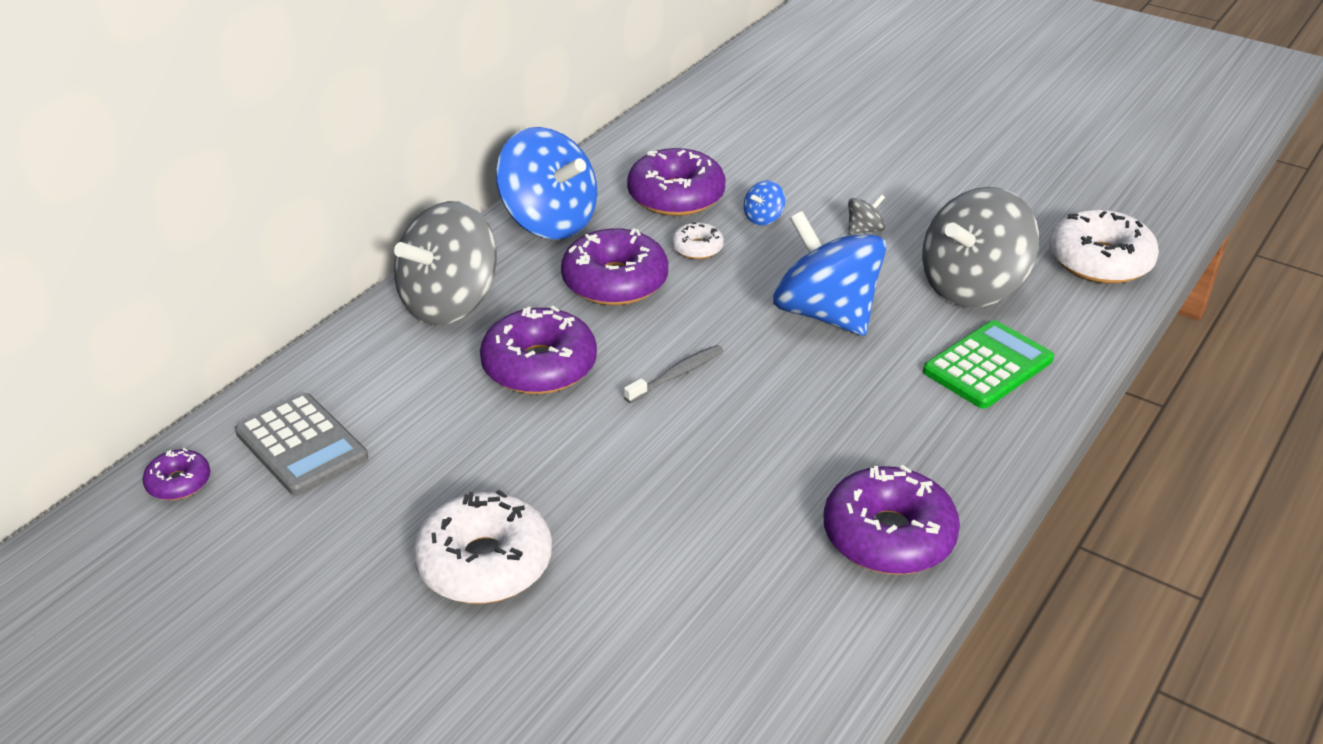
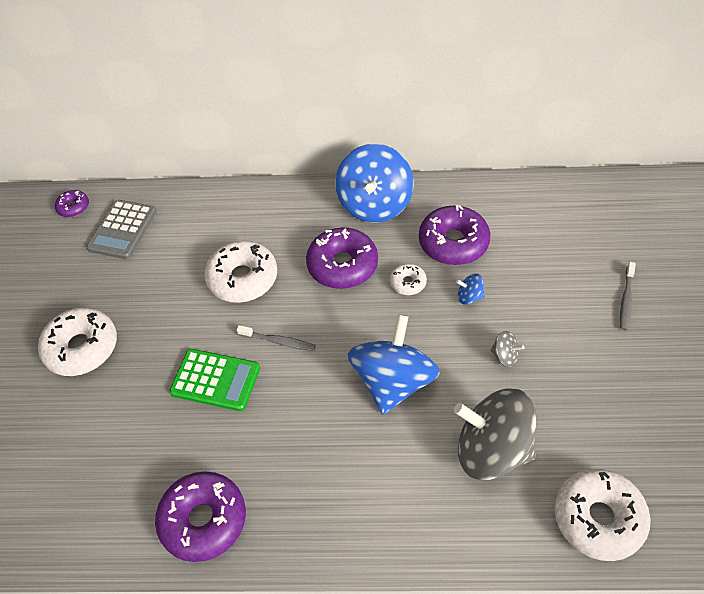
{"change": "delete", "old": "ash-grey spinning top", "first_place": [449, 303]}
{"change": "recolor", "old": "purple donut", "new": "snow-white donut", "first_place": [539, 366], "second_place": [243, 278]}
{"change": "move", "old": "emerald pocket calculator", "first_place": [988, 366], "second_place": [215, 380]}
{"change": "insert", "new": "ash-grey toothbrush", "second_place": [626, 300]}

- [TASK BRIEF]
Reproduce every line in the data that has the word "grey" in it.

- [EXERCISE RESPONSE]
{"change": "delete", "old": "ash-grey spinning top", "first_place": [449, 303]}
{"change": "insert", "new": "ash-grey toothbrush", "second_place": [626, 300]}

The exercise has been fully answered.